How to complete this task:
Please transcribe the data exactly as shown, skipping the images.

═════ The records ═════

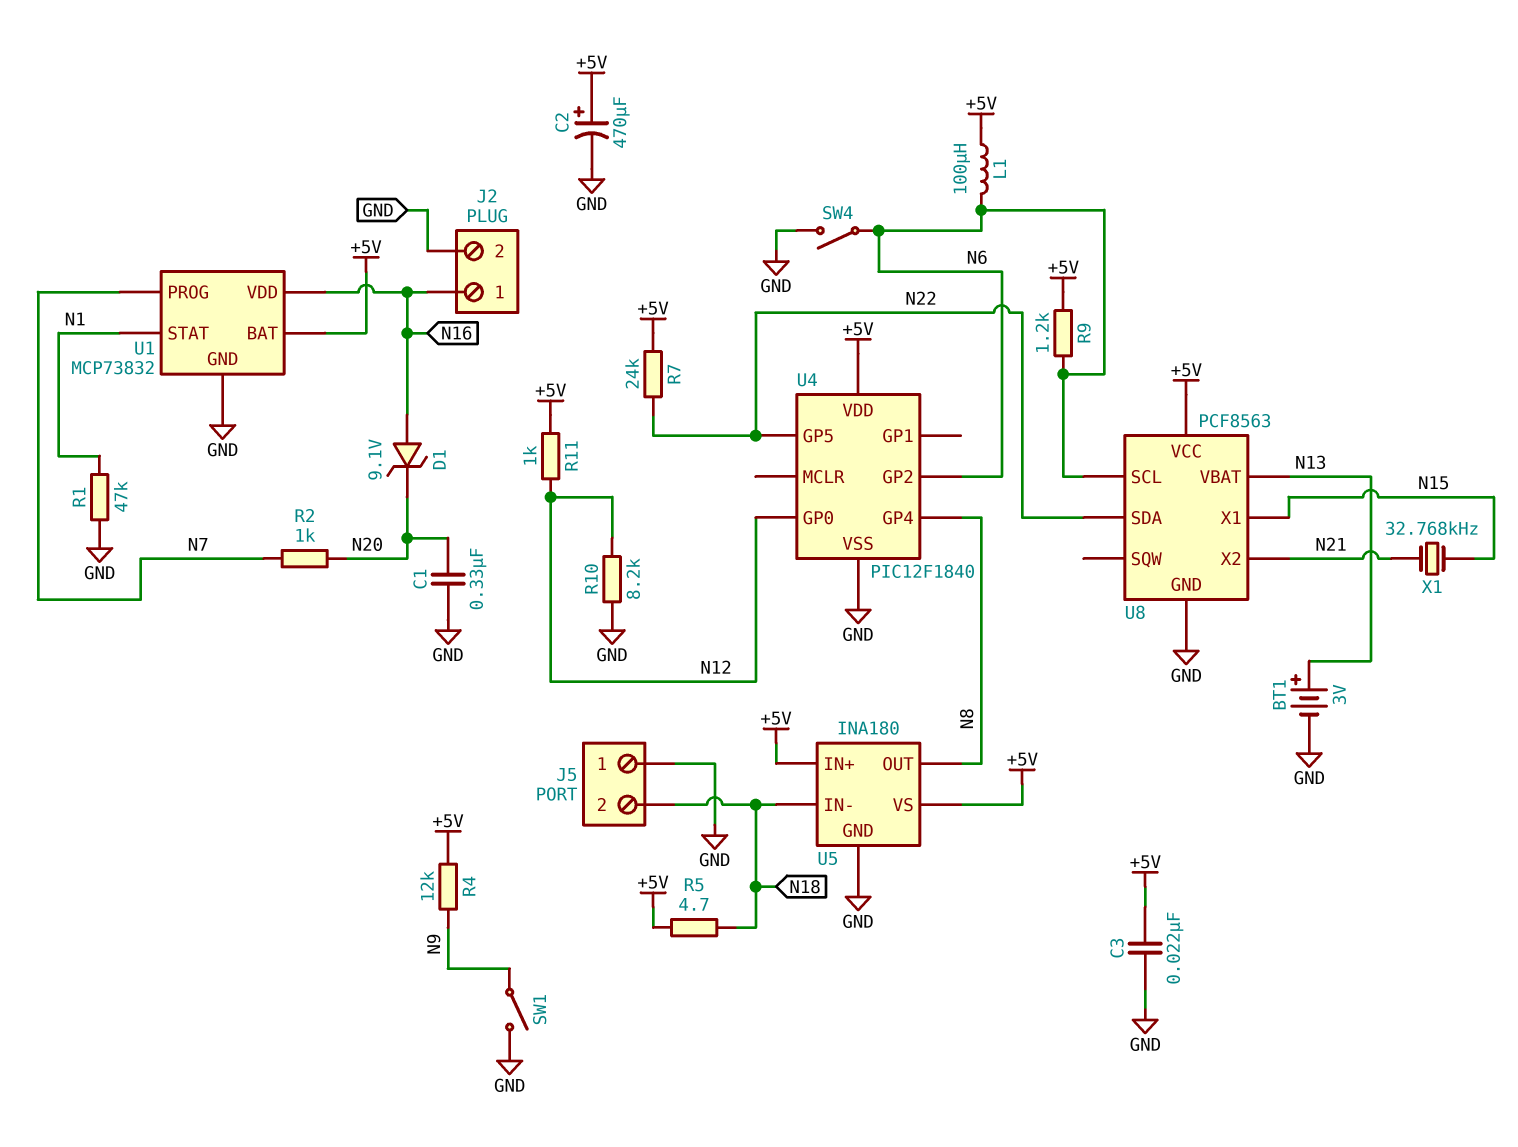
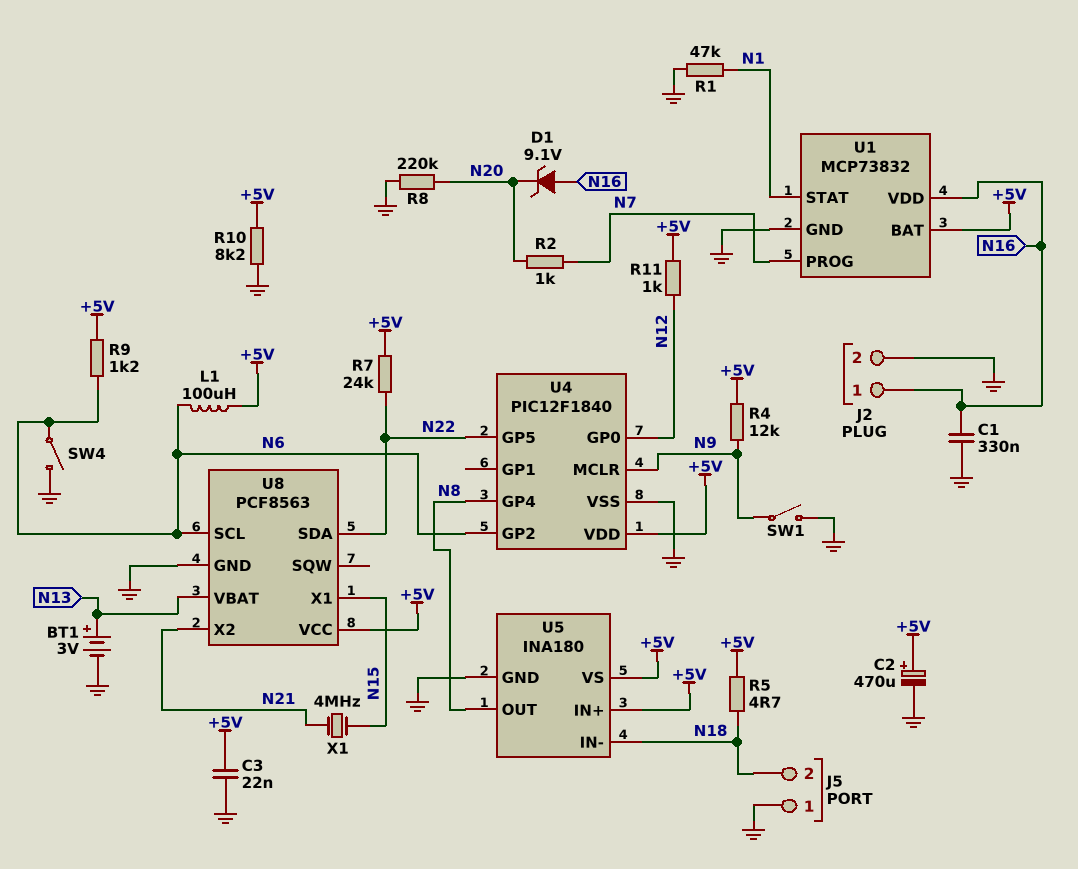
C1: 330nF (GND, N20) -> 330nF (GND, N16)
R8: none -> 220k (GND, N20)
R10: 8.2k (GND, N12) -> 8.2k (+5V, GND)
U4 pin MCLR: none -> N9
X1: 32.768kHz (N15, N21) -> 4MHz (N15, N21)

═════

Result:
C1: 330nF (GND, N20) -> 330nF (GND, N16)
R8: none -> 220k (GND, N20)
R10: 8.2k (GND, N12) -> 8.2k (+5V, GND)
U4 pin MCLR: none -> N9
X1: 32.768kHz (N15, N21) -> 4MHz (N15, N21)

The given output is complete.